Data listing
-*-*-
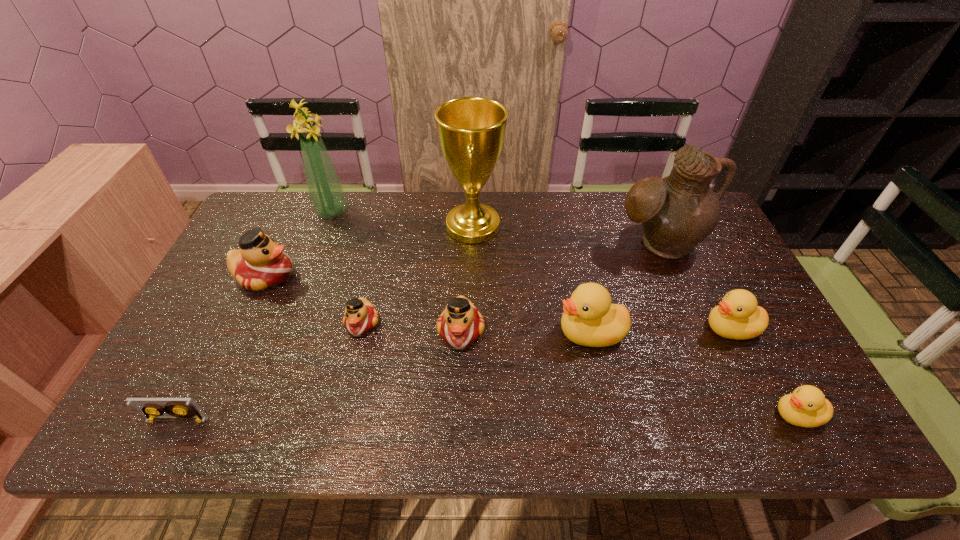
Find the location of `bouquet`. bouquet is located at coordinates (326, 194).

Where is `award`? The height and width of the screenshot is (540, 960). award is located at coordinates (471, 130).

Locate an element on the screen. This screenshot has width=960, height=540. pitcher is located at coordinates tap(677, 212).

The height and width of the screenshot is (540, 960). Identify the location of the eighth shortest object. (677, 212).

Locate an element on the screen. The height and width of the screenshot is (540, 960). the leftmost red duck is located at coordinates (260, 264).

You are a GUI agent. You are given a task and a screenshot of the screen. Output one action in this format:
    pyautogui.click(x=<x>, y=<y>)
    Task: Click on the farthest duck
    
    Given the screenshot: What is the action you would take?
    pyautogui.click(x=260, y=264)

Image resolution: width=960 pixels, height=540 pixels. Identify the location of the leftmost yellow duck. (589, 319).

The image size is (960, 540). In order to click on the biggest yellow duck in this screenshot , I will do pos(589,319).

Locate an element on the screen. The height and width of the screenshot is (540, 960). the second biggest red duck is located at coordinates (460, 324).

Find the location of `the third duck from left to right`. the third duck from left to right is located at coordinates (460, 324).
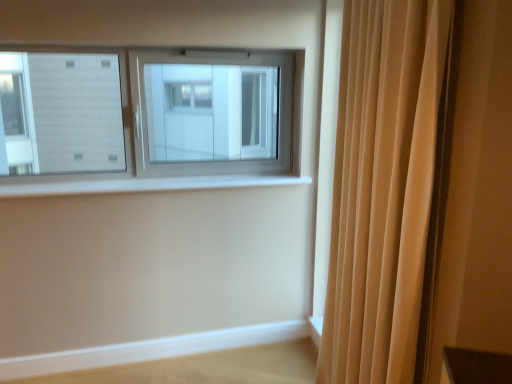
Question: Does beige fabric curtain at right turn towards light wood ledge at lower right?

Choices:
 (A) no
 (B) yes

Answer: (A)

Question: Can you confirm if beige fabric curtain at right is taller than light wood ledge at lower right?

Choices:
 (A) no
 (B) yes

Answer: (B)

Question: Is beige fabric curtain at right far from light wood ledge at lower right?

Choices:
 (A) no
 (B) yes

Answer: (B)

Question: From the image's perspective, is beige fabric curtain at right located above light wood ledge at lower right?

Choices:
 (A) no
 (B) yes

Answer: (B)

Question: Is beige fabric curtain at right at the left side of light wood ledge at lower right?

Choices:
 (A) no
 (B) yes

Answer: (A)

Question: Is beige fabric curtain at right outside of light wood ledge at lower right?

Choices:
 (A) no
 (B) yes

Answer: (B)

Question: Is white smooth window sill at center next to beige fabric curtain at right and touching it?

Choices:
 (A) no
 (B) yes

Answer: (A)

Question: Could you tell me if white smooth window sill at center is turned towards beige fabric curtain at right?

Choices:
 (A) no
 (B) yes

Answer: (B)

Question: From the image's perspective, is white smooth window sill at center on beige fabric curtain at right?

Choices:
 (A) no
 (B) yes

Answer: (B)

Question: From a real-world perspective, does white smooth window sill at center stand above beige fabric curtain at right?

Choices:
 (A) yes
 (B) no

Answer: (B)

Question: From the image's perspective, is white smooth window sill at center below beige fabric curtain at right?

Choices:
 (A) no
 (B) yes

Answer: (A)

Question: Is white smooth window sill at center closer to the viewer compared to beige fabric curtain at right?

Choices:
 (A) yes
 (B) no

Answer: (B)

Question: Can you confirm if beige fabric curtain at right is taller than white smooth window sill at center?

Choices:
 (A) no
 (B) yes

Answer: (B)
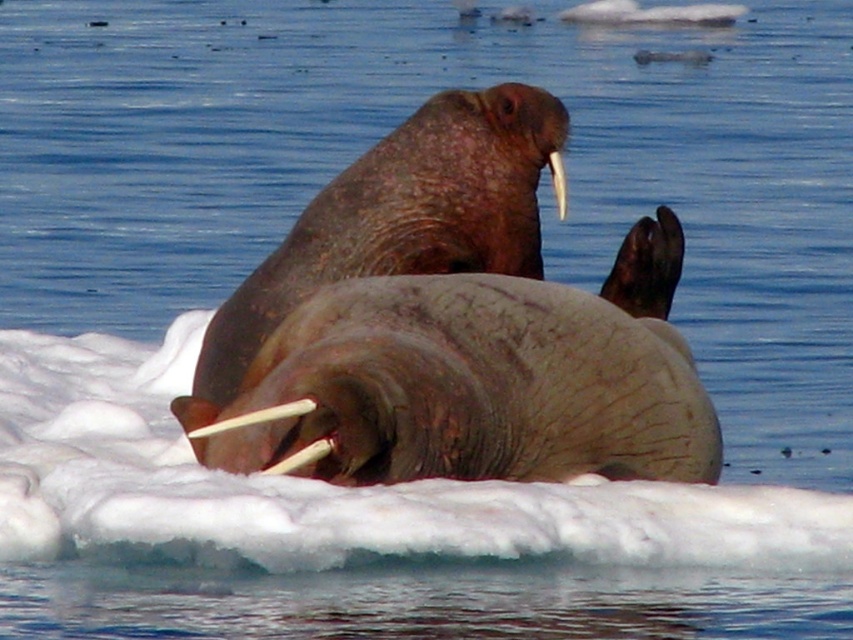
Does gray textured walrus at center come in front of white ivory tusk at center?

No.

Who is more forward, (668, 433) or (285, 408)?

Positioned in front is point (285, 408).

Is point (556, 328) less distant than point (312, 404)?

No, it is behind (312, 404).

You are a GUI agent. You are given a task and a screenshot of the screen. Output one action in this format:
    pyautogui.click(x=<x>, y=<y>)
    Task: Click on the gray textured walrus at center
    The height and width of the screenshot is (640, 853).
    Given the screenshot: What is the action you would take?
    pyautogui.click(x=480, y=378)

Which of these two, gray textured walrus at center or white ivory tusk at lower center, stands taller?

gray textured walrus at center is taller.

Which is behind, point (332, 428) or point (273, 474)?

The point (332, 428) is more distant.

Locate an element on the screen. gray textured walrus at center is located at coordinates (480, 378).

This screenshot has width=853, height=640. I want to click on gray textured walrus at center, so click(x=480, y=378).

Which of these two, white ivory tusk at center or white ivory tusk at upper center, stands shorter?

With less height is white ivory tusk at center.

Can you confirm if white ivory tusk at center is smaller than white ivory tusk at upper center?

No, white ivory tusk at center is not smaller than white ivory tusk at upper center.

Identify the location of white ivory tusk at center. The width and height of the screenshot is (853, 640). (254, 417).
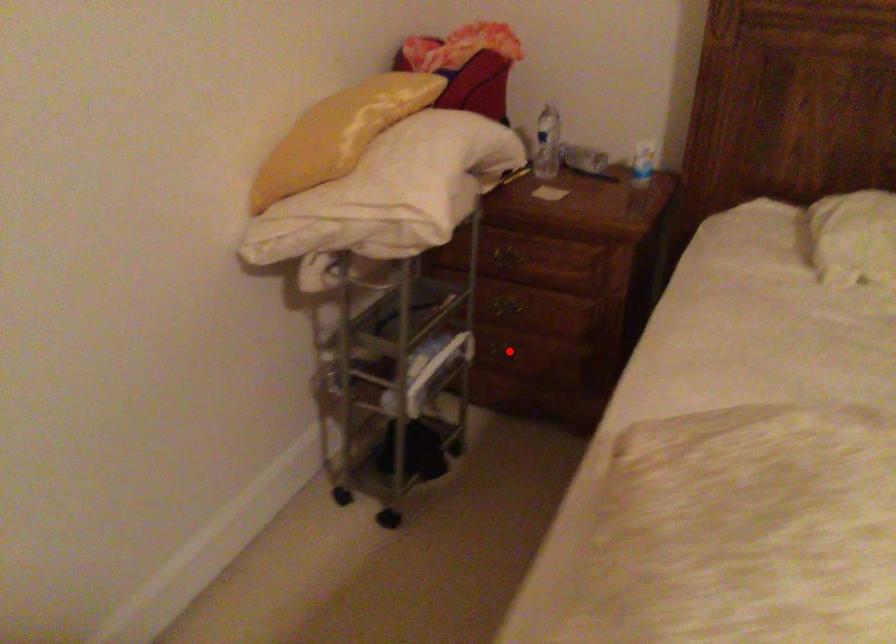
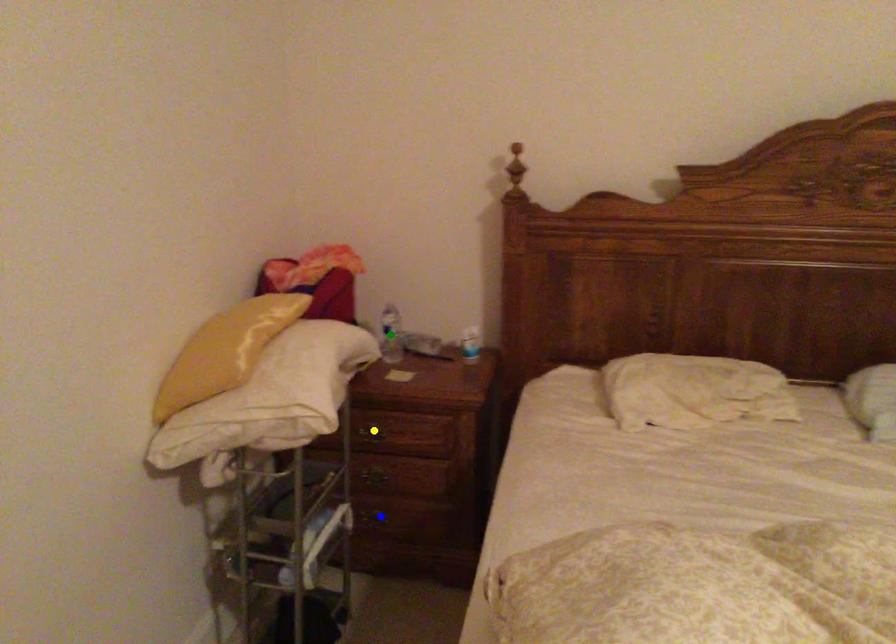
Question: I am providing you with two images of the same scene from different viewpoints. A red point is marked on the first image. You are given multiple points on the second image. In image 2, which mark is for the same physical point as the one in image 1?

Choices:
 (A) green point
 (B) yellow point
 (C) blue point

Answer: (C)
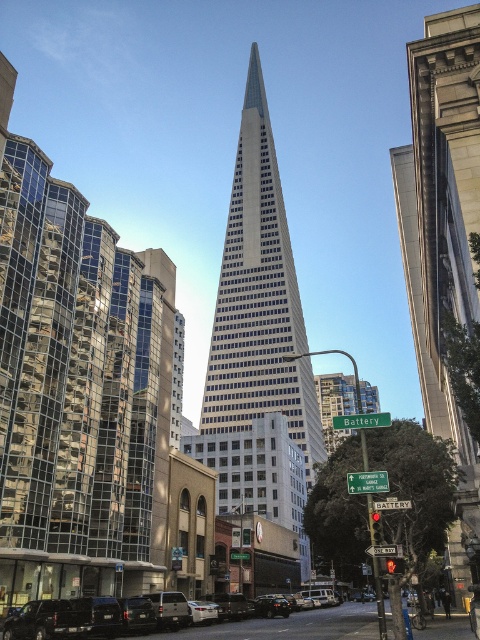
Who is more forward, (368, 636) or (201, 602)?

Positioned in front is point (368, 636).

Does point (312, 621) lie behind point (192, 602)?

Yes, it is behind point (192, 602).

This screenshot has height=640, width=480. I want to click on black matte suv at center, so click(288, 625).

Is gray stone building at right thinner than silver metallic sedan at center?

In fact, gray stone building at right might be wider than silver metallic sedan at center.

Can you confirm if gray stone building at right is smaller than silver metallic sedan at center?

Incorrect, gray stone building at right is not smaller in size than silver metallic sedan at center.

Which is behind, point (455, 205) or point (195, 609)?

Point (195, 609)

This screenshot has width=480, height=640. In order to click on gray stone building at right in this screenshot , I will do `click(443, 236)`.

Is shiny black sedan at center smaller than silver metallic sedan at center?

Yes.

Is shiny black sedan at center below silver metallic sedan at center?

Indeed, shiny black sedan at center is positioned under silver metallic sedan at center.

Measure the distance between point (269, 616) and camera.

Point (269, 616) and camera are 53.87 meters apart from each other.

Where is `shiny black sedan at center`? This screenshot has width=480, height=640. shiny black sedan at center is located at coordinates (271, 605).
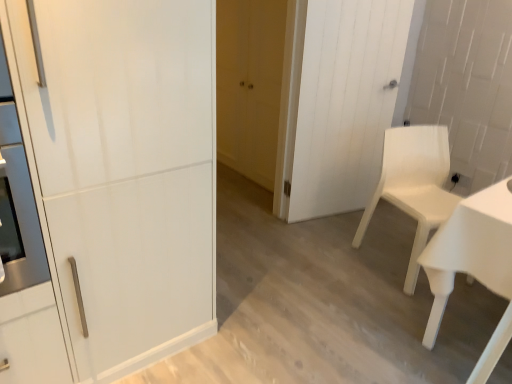
Identify the location of space that is in front of white plastic chair at right. The height and width of the screenshot is (384, 512). (418, 310).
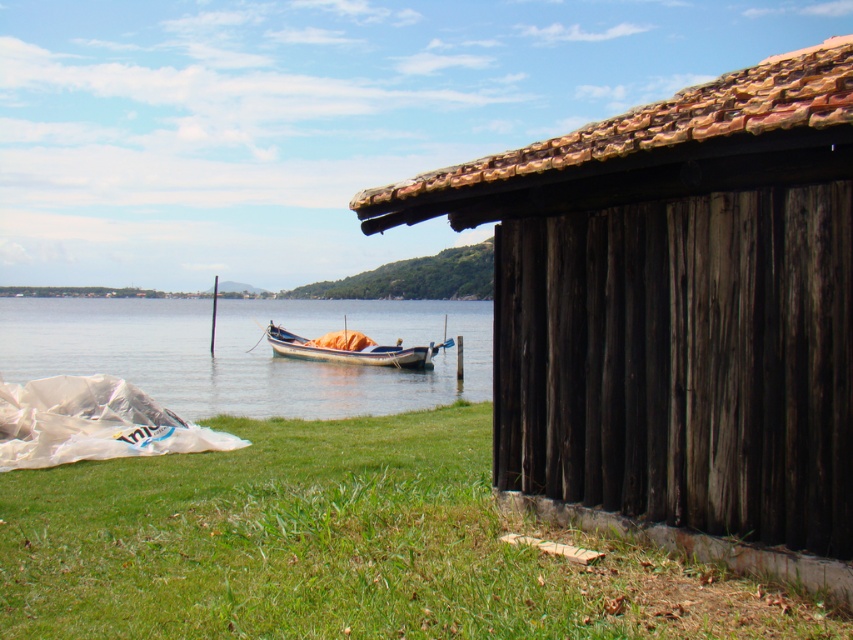
Describe the element at coordinates (677, 314) in the screenshot. I see `dark brown wooden hut at right` at that location.

Does dark brown wooden hut at right have a greater width compared to wooden boat at center?

No, dark brown wooden hut at right is not wider than wooden boat at center.

I want to click on dark brown wooden hut at right, so click(677, 314).

You are a GUI agent. You are given a task and a screenshot of the screen. Output one action in this format:
    pyautogui.click(x=<x>, y=<y>)
    Task: Click on the dark brown wooden hut at right
    Image resolution: width=853 pixels, height=640 pixels.
    Given the screenshot: What is the action you would take?
    pyautogui.click(x=677, y=314)

Who is lower down, green grass at lower center or clear water at boat left?

Positioned lower is green grass at lower center.

This screenshot has width=853, height=640. In order to click on green grass at lower center in this screenshot , I will do `click(343, 547)`.

Image resolution: width=853 pixels, height=640 pixels. I want to click on green grass at lower center, so click(343, 547).

Does dark brown wooden hut at right have a lesser height compared to green grass at lower center?

Incorrect, dark brown wooden hut at right's height does not fall short of green grass at lower center's.

Is the position of dark brown wooden hut at right more distant than that of green grass at lower center?

That is False.

Find the location of `dark brown wooden hut at right`. dark brown wooden hut at right is located at coordinates (677, 314).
-*-*-
■ **Short exercise**
Find every line in the records above that contains the string "metallic", matching case exactly, and copy each of those lines.

■ **Task response**
Is gray stone building at right thinner than silver metallic sedan at center?
In fact, gray stone building at right might be wider than silver metallic sedan at center.
Can you confirm if gray stone building at right is smaller than silver metallic sedan at center?
Incorrect, gray stone building at right is not smaller in size than silver metallic sedan at center.
Is shiny black sedan at center smaller than silver metallic sedan at center?
Is shiny black sedan at center below silver metallic sedan at center?
Indeed, shiny black sedan at center is positioned under silver metallic sedan at center.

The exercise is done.